## Your assignment
How many lines of the data contain the word "none"? Give only that number.

## Information given
○ ○ ○ ○ ○

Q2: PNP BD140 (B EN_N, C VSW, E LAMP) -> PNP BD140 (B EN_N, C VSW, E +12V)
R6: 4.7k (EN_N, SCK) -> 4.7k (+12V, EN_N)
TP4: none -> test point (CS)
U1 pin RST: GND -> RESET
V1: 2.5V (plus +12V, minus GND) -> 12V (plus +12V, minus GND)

○ ○ ○ ○ ○

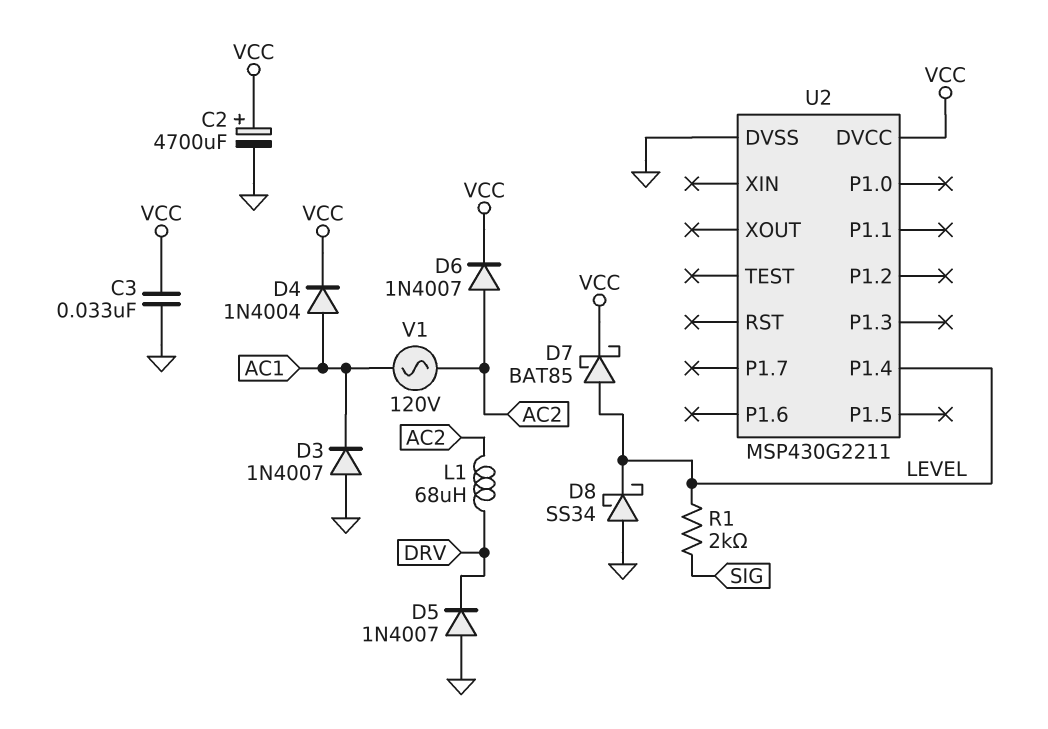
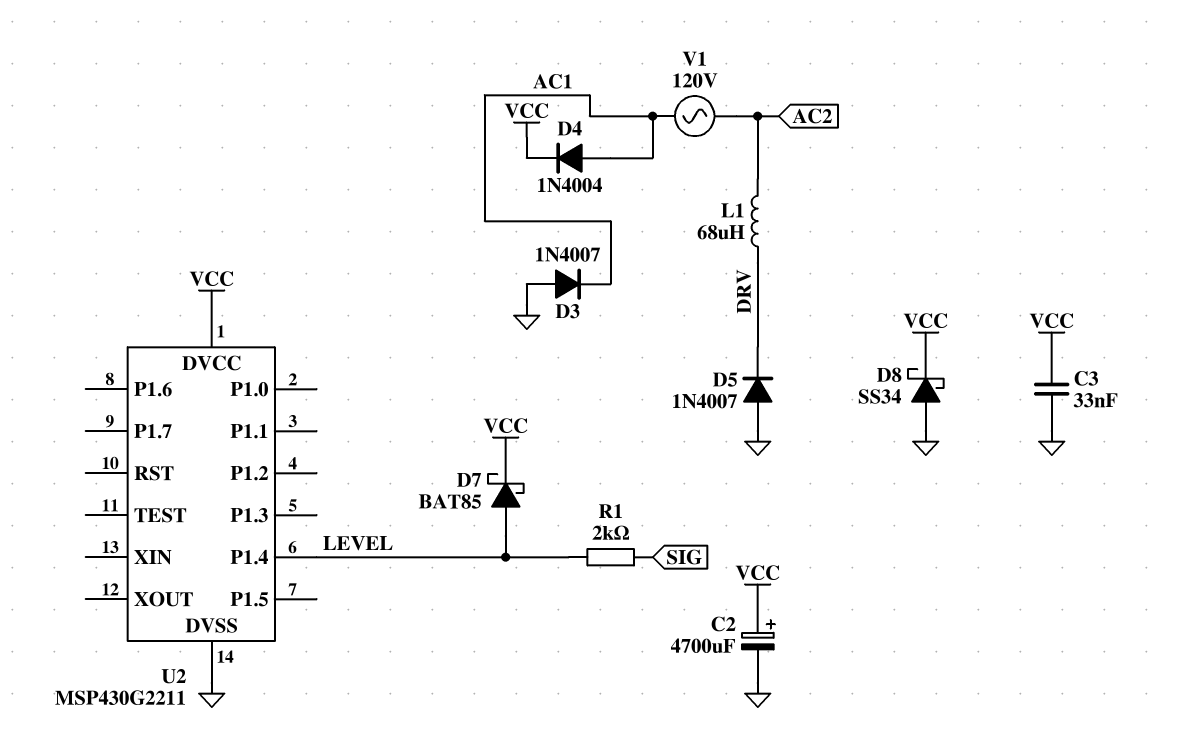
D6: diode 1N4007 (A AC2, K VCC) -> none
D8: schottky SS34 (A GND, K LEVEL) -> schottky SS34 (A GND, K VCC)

○ ○ ○ ○ ○

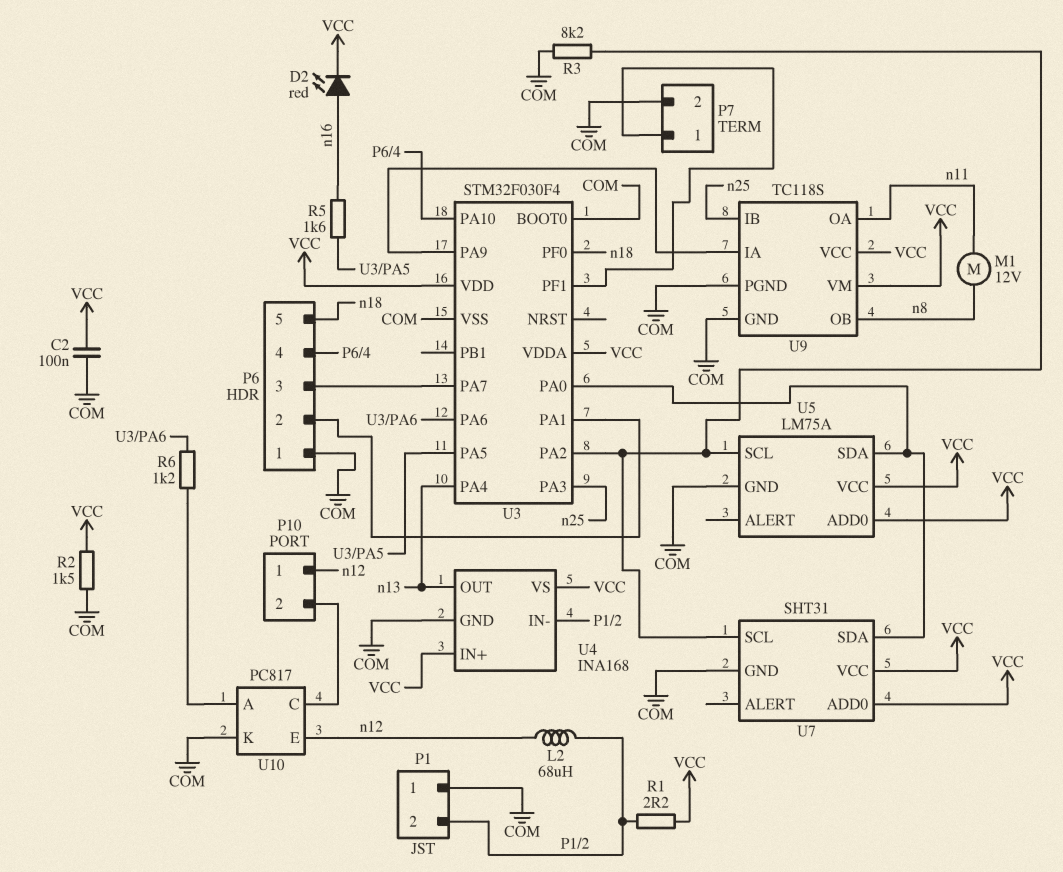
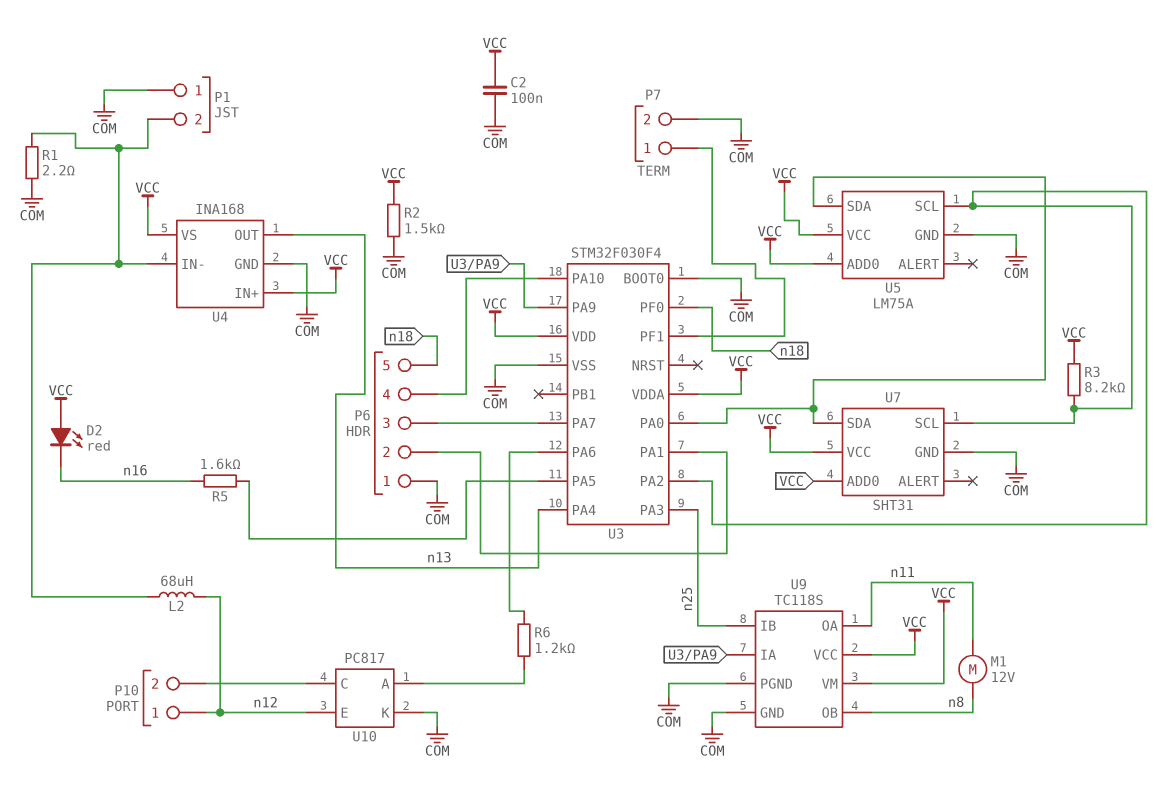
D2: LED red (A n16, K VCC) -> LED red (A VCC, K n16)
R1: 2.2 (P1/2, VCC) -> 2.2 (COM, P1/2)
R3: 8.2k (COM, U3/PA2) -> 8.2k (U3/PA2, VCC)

○ ○ ○ ○ ○

## Response to this task
2